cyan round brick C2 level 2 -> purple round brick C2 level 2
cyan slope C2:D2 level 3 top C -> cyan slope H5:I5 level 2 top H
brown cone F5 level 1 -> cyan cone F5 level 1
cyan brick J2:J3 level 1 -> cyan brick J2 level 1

* * *

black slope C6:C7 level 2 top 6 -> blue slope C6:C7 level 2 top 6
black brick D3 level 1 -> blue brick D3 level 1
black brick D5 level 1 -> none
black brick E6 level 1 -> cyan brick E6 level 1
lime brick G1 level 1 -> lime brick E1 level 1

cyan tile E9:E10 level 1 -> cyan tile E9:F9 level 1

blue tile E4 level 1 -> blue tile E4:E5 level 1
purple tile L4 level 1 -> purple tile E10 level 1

...

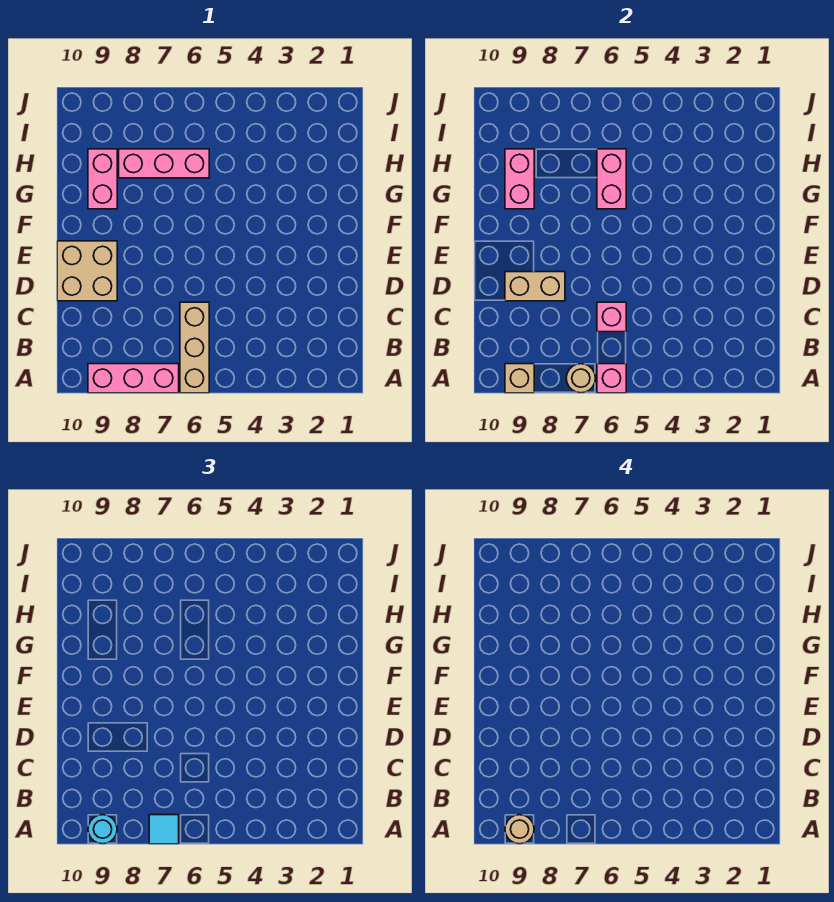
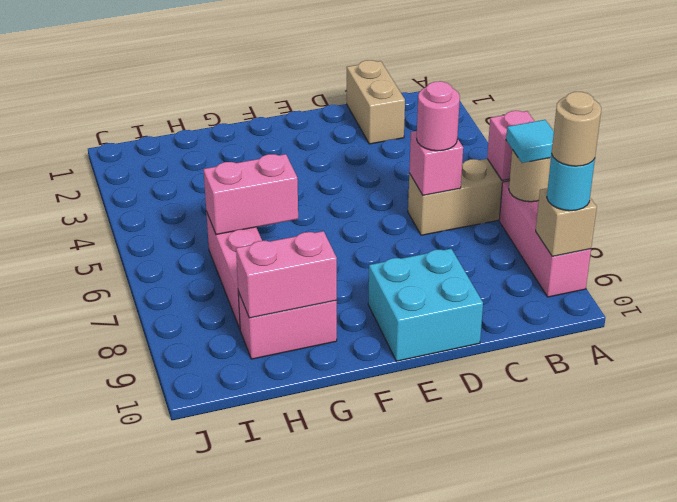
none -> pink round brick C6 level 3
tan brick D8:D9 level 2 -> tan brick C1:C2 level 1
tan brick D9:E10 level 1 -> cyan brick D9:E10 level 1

=== TASK BRIEF ===
Above are the records. Copy the lines beginning at the one that has "black brick E6" and ending with the one that has "purple tile L4", unchanged.

=== RESPONSE TO THE TASK ===
black brick E6 level 1 -> cyan brick E6 level 1
lime brick G1 level 1 -> lime brick E1 level 1

cyan tile E9:E10 level 1 -> cyan tile E9:F9 level 1

blue tile E4 level 1 -> blue tile E4:E5 level 1
purple tile L4 level 1 -> purple tile E10 level 1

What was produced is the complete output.